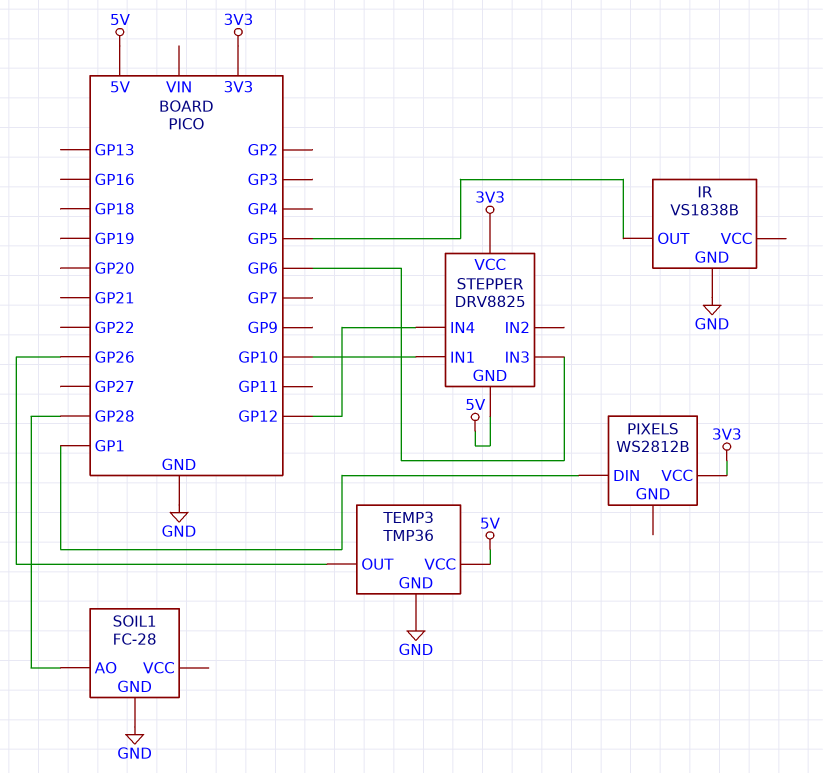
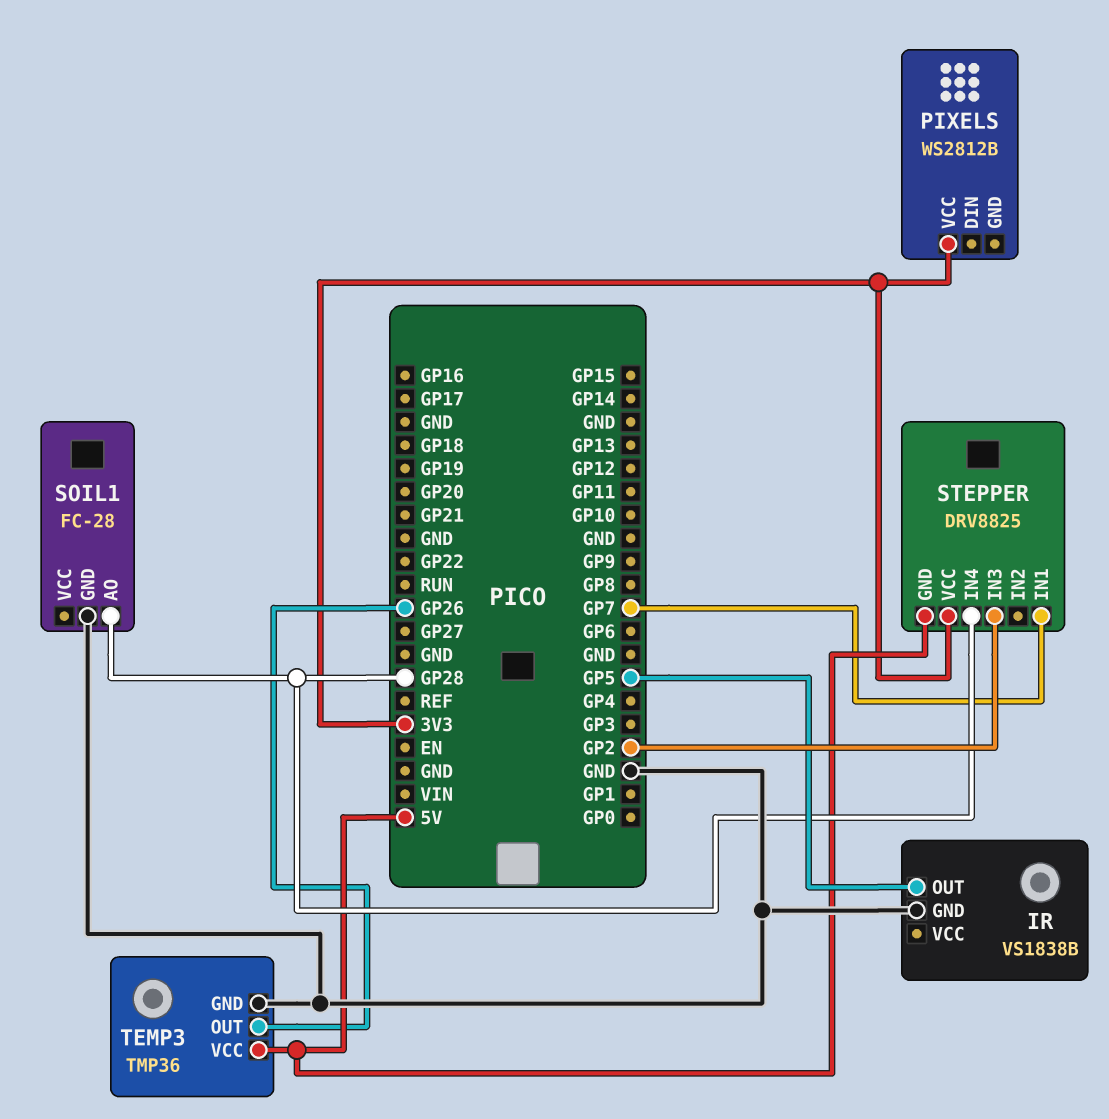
PIXELS pin DIN: GP1 -> none
STEPPER pin IN1: GP10 -> GP7
STEPPER pin IN3: GP6 -> GP2
STEPPER pin IN4: GP12 -> GP28

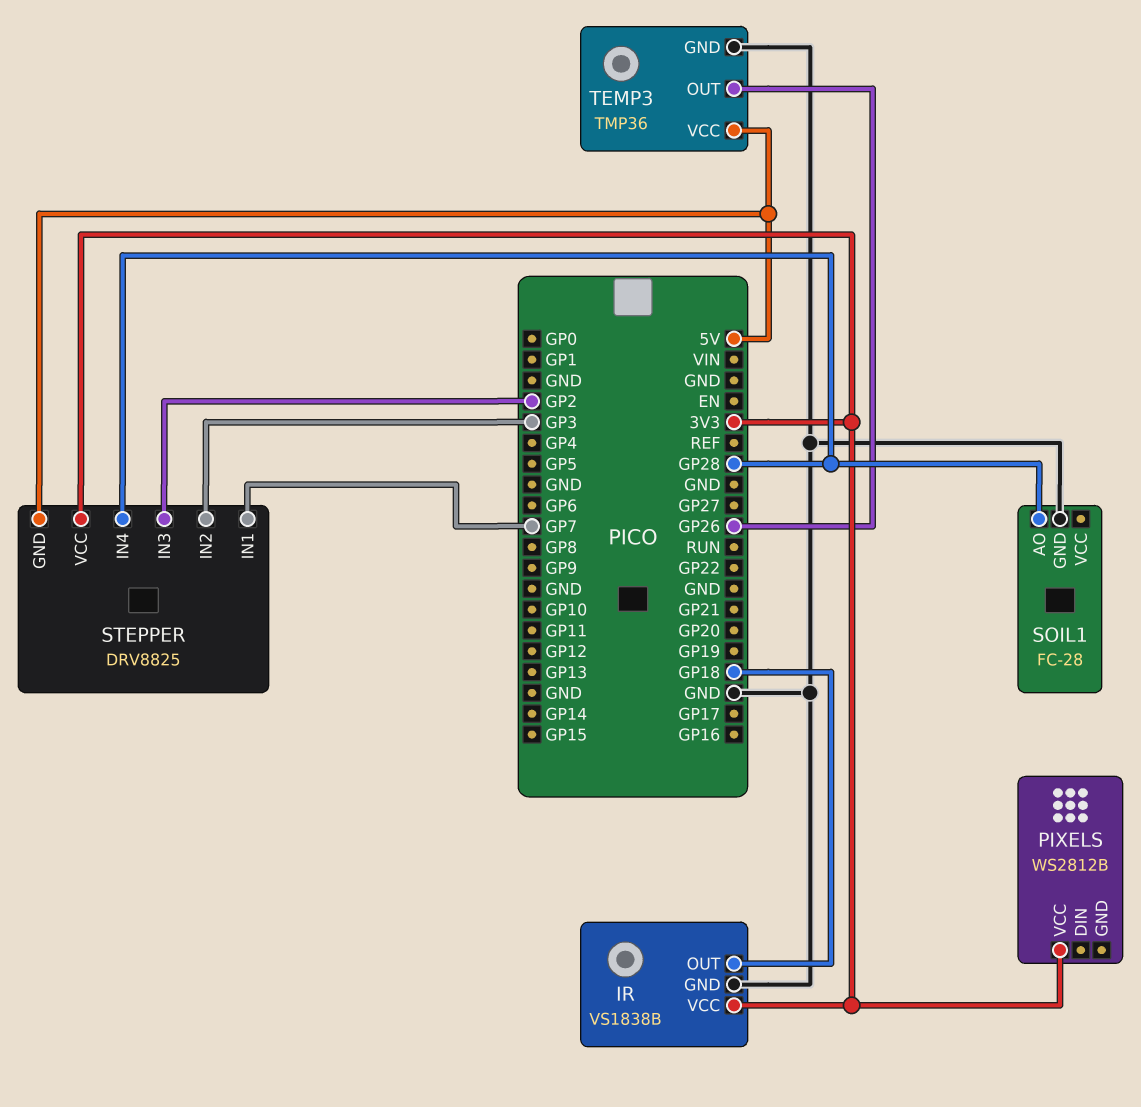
IR pin OUT: GP5 -> GP18
IR pin VCC: none -> 3V3
STEPPER pin IN2: none -> GP3

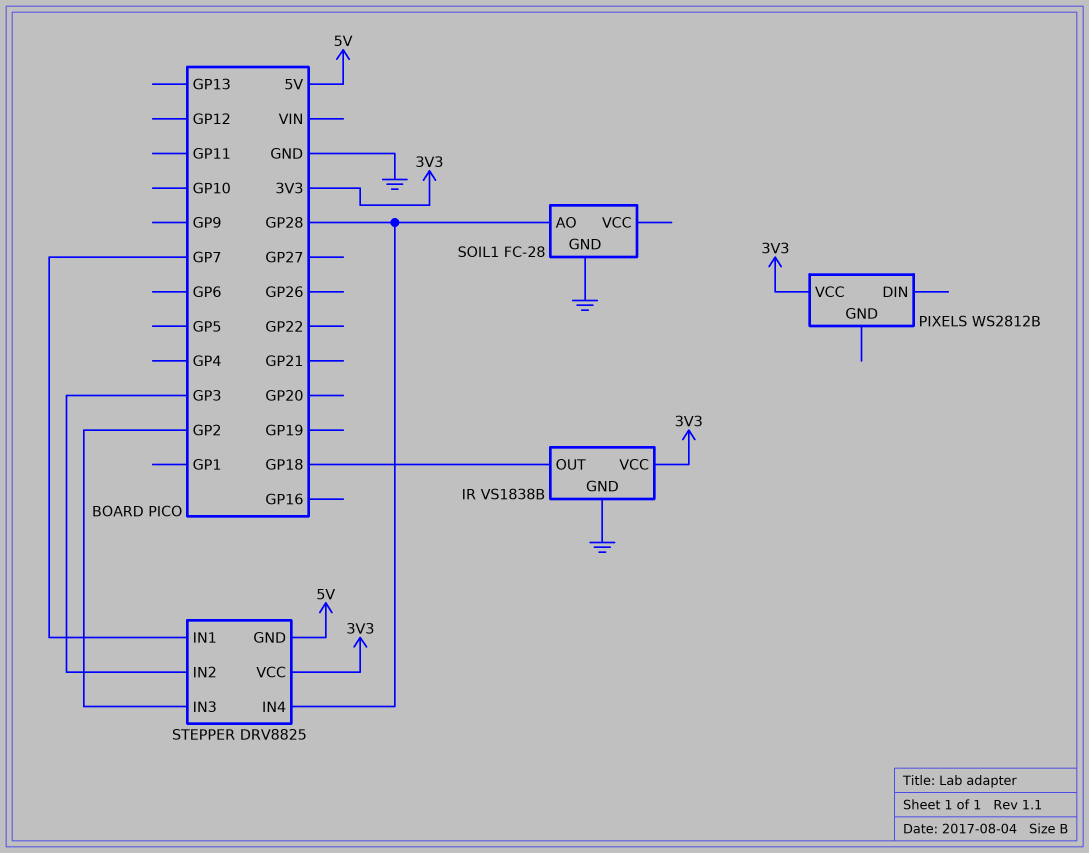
TEMP3: TMP36 -> none
TEMP3 pin GND: GND -> none
TEMP3 pin OUT: GP26 -> none
TEMP3 pin VCC: 5V -> none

◇ ◇ ◇ ◇ ◇

◆ What this task involves ◆
Above are the records. Copy every line in them holding "STEPPER".

◆ Response below ◆
STEPPER pin IN1: GP10 -> GP7
STEPPER pin IN3: GP6 -> GP2
STEPPER pin IN4: GP12 -> GP28
STEPPER pin IN2: none -> GP3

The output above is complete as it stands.